# Dataset extract
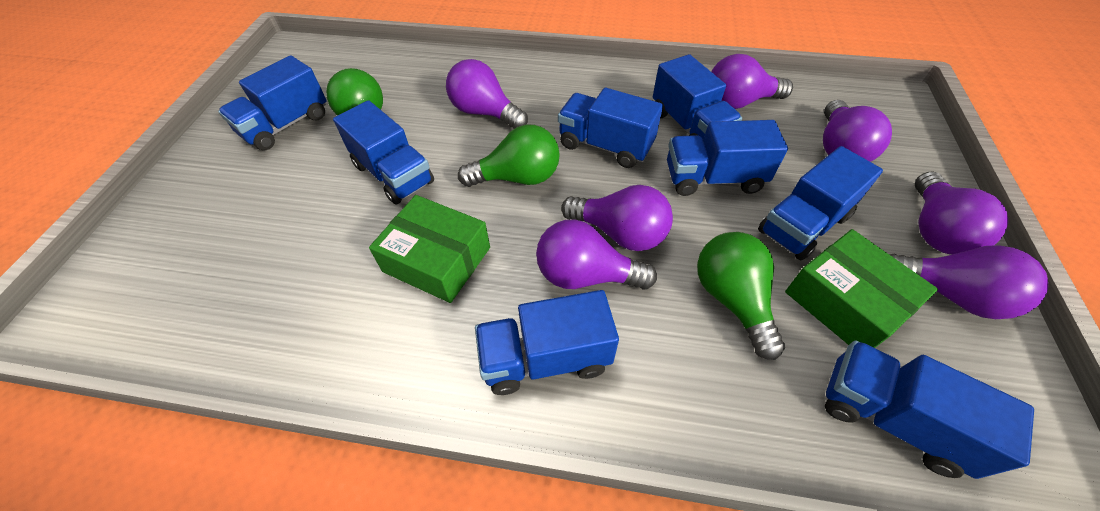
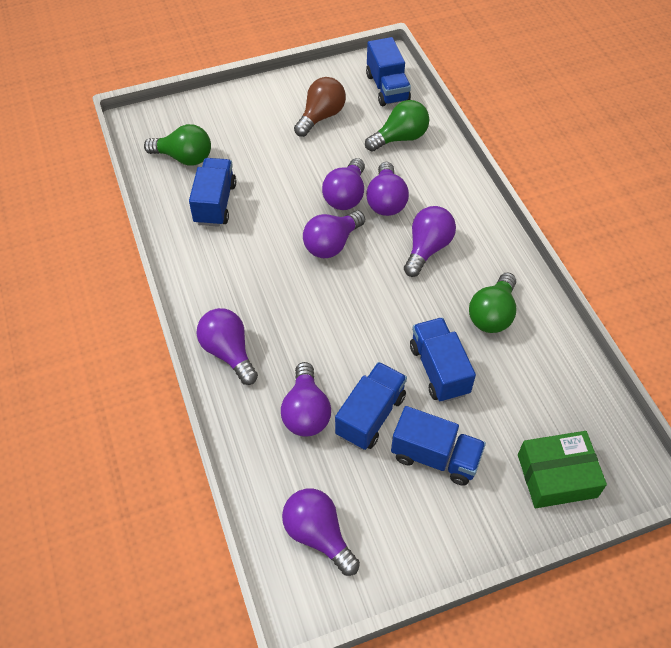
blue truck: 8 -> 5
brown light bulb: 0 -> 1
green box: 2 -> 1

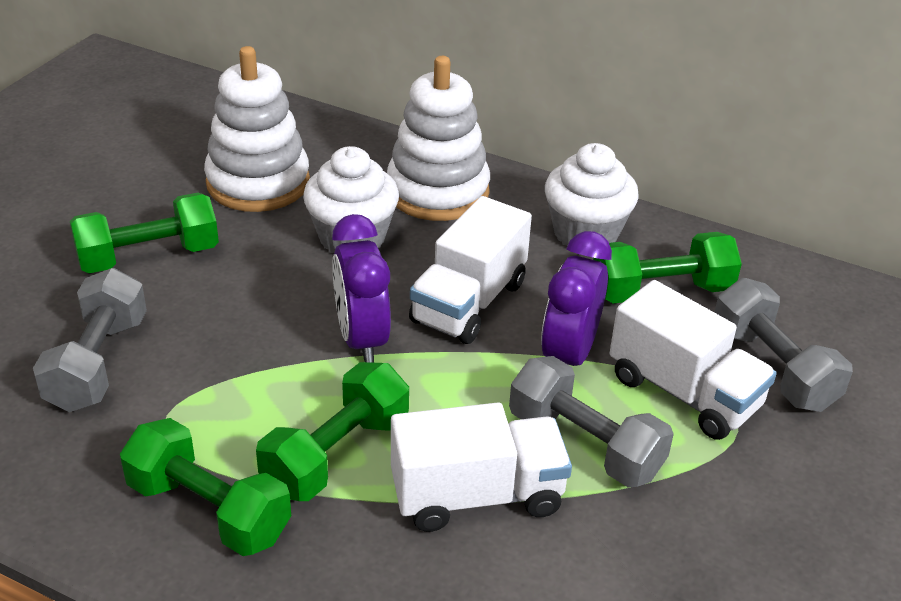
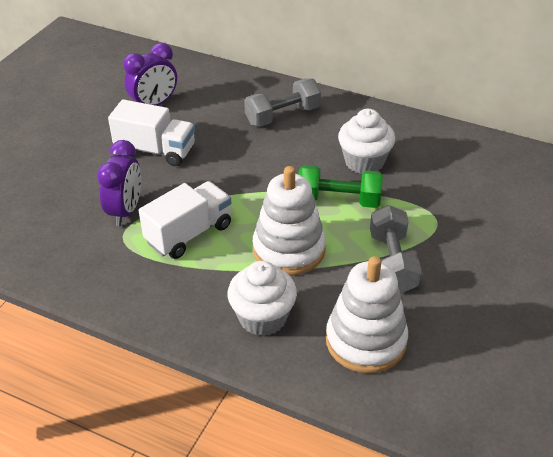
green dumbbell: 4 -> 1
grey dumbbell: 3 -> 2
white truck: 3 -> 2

* * *

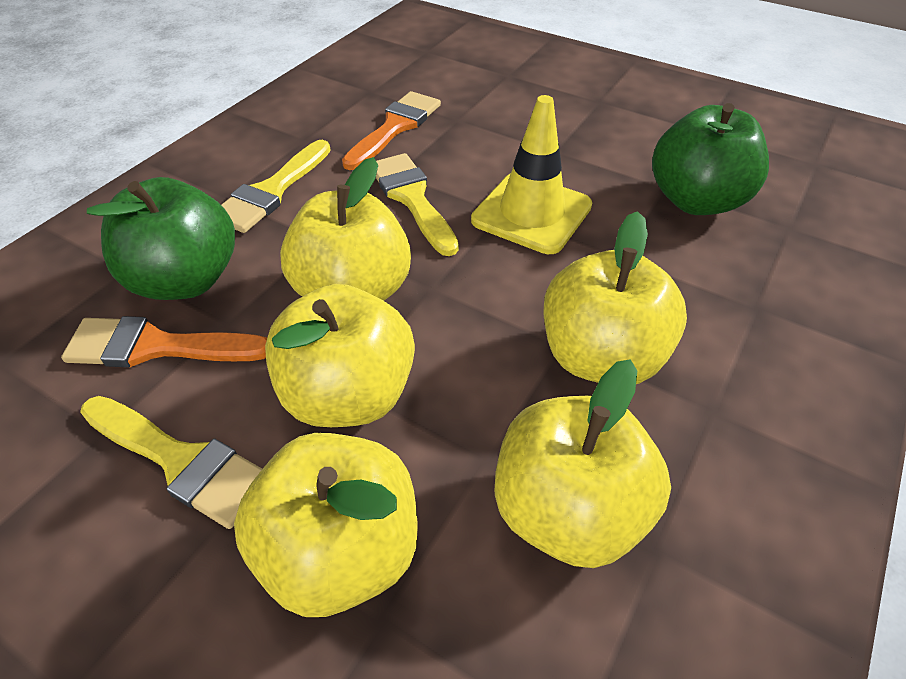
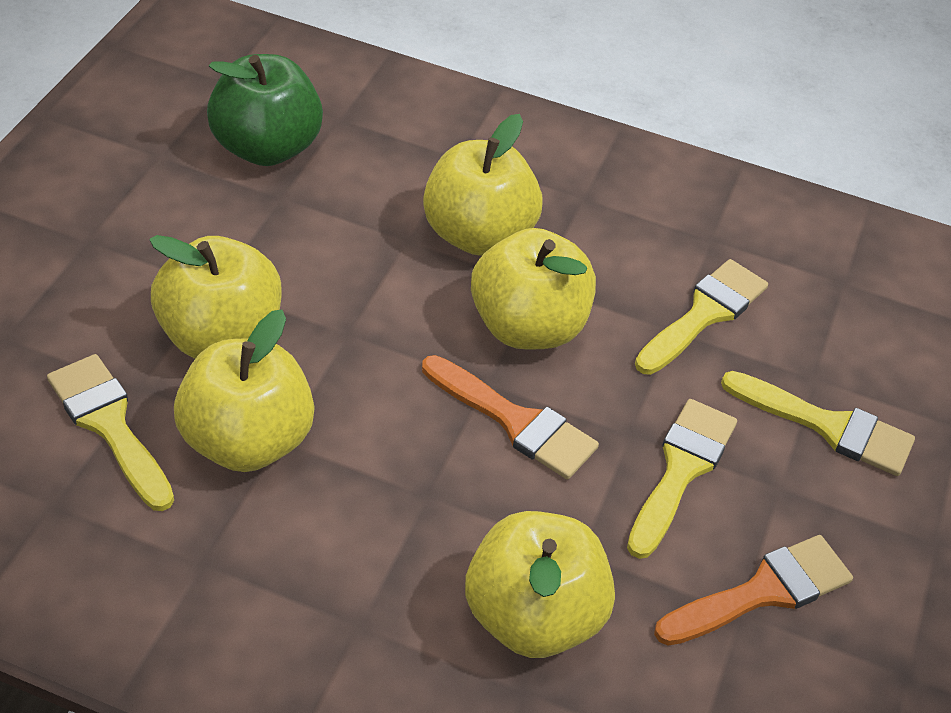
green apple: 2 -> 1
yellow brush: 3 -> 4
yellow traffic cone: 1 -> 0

# Your goal
Count every line of the records that includes "green", and give that number with no other words.

# Output for this task
3